Apart from any images, the entries are to be output exactly.

◆ Edit tracking data:
BEGIN

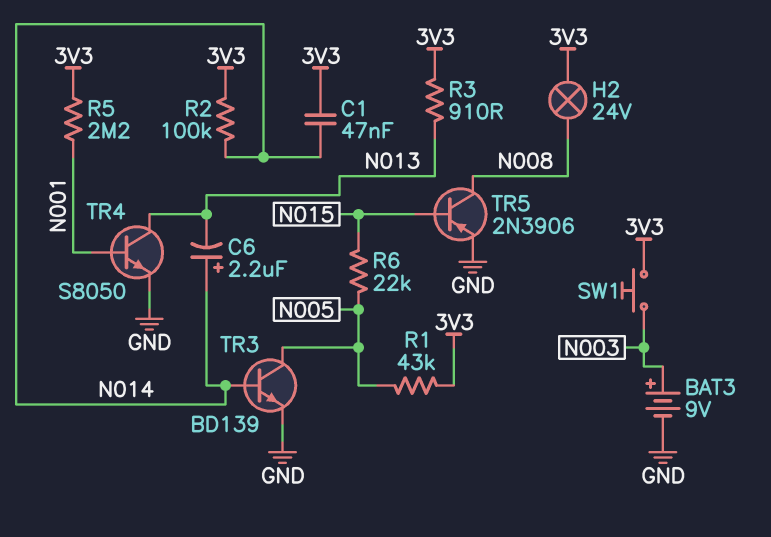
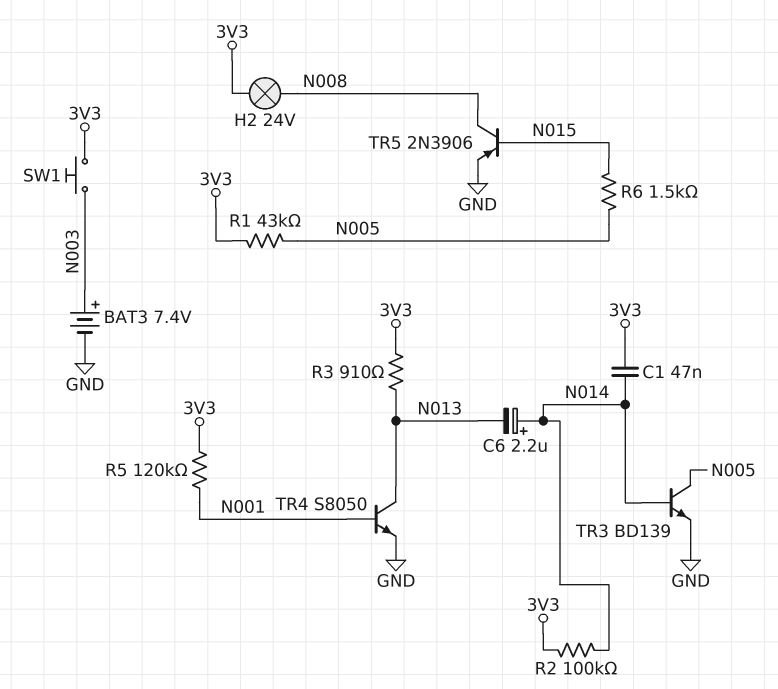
BAT3: 9V (plus N003, minus GND) -> 7.4V (plus N003, minus GND)
R5: 2.2M (3V3, N001) -> 120k (3V3, N001)
R6: 22k (N005, N015) -> 1.5k (N005, N015)

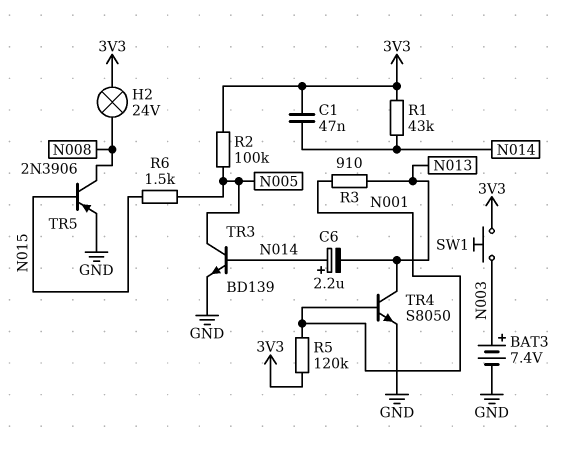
R1: 43k (3V3, N005) -> 43k (3V3, N014)
R2: 100k (3V3, N014) -> 100k (3V3, N005)
R3: 910 (3V3, N013) -> 910 (N001, N013)

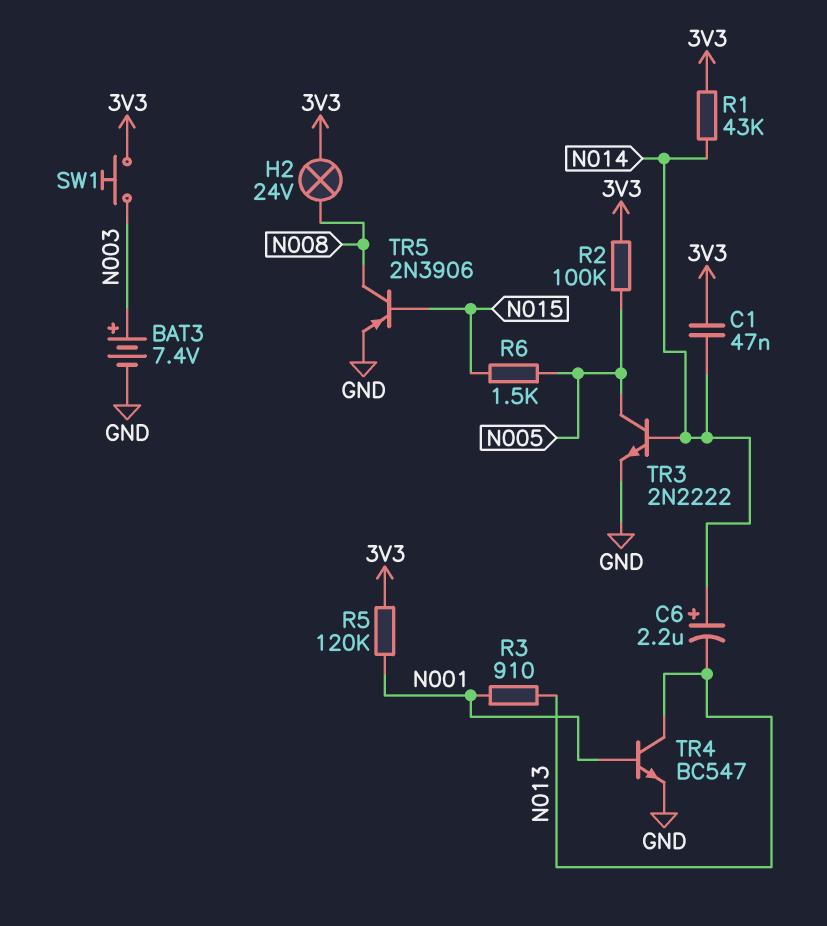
TR3: NPN BD139 (B N014, C N005, E GND) -> NPN 2N2222 (B N014, C N005, E GND)
TR4: NPN S8050 (B N001, C N013, E GND) -> NPN BC547 (B N001, C N013, E GND)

END

◆ ANSWER SPACE:
BAT3: 9V (plus N003, minus GND) -> 7.4V (plus N003, minus GND)
R5: 2.2M (3V3, N001) -> 120k (3V3, N001)
R6: 22k (N005, N015) -> 1.5k (N005, N015)

R1: 43k (3V3, N005) -> 43k (3V3, N014)
R2: 100k (3V3, N014) -> 100k (3V3, N005)
R3: 910 (3V3, N013) -> 910 (N001, N013)

TR3: NPN BD139 (B N014, C N005, E GND) -> NPN 2N2222 (B N014, C N005, E GND)
TR4: NPN S8050 (B N001, C N013, E GND) -> NPN BC547 (B N001, C N013, E GND)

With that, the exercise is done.